[Object change listings]
▬▬▬▬▬▬
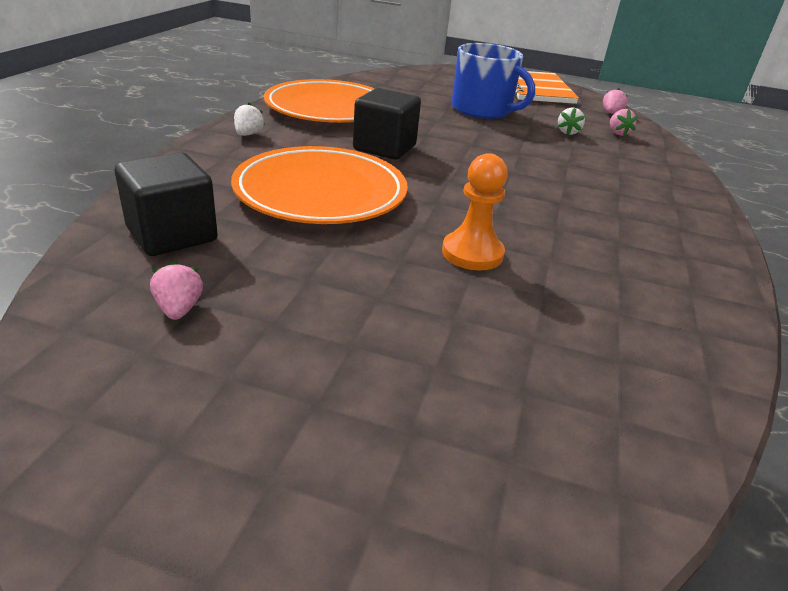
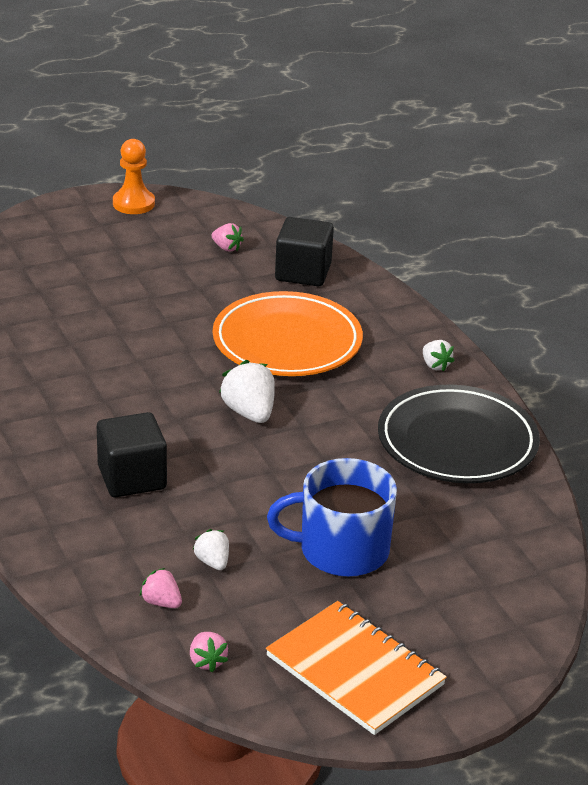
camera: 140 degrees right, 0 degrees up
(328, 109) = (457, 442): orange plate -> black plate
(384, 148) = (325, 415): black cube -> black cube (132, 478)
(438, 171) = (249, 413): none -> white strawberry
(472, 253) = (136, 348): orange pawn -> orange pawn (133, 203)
▬▬▬▬▬▬
WORK INSTRUCTION ->
Repeat, without changes, every line from the one that contains "(384, 148) = (325, 415): black" through the final line of the data.

COMPLETED TASK ->
(384, 148) = (325, 415): black cube -> black cube (132, 478)
(438, 171) = (249, 413): none -> white strawberry
(472, 253) = (136, 348): orange pawn -> orange pawn (133, 203)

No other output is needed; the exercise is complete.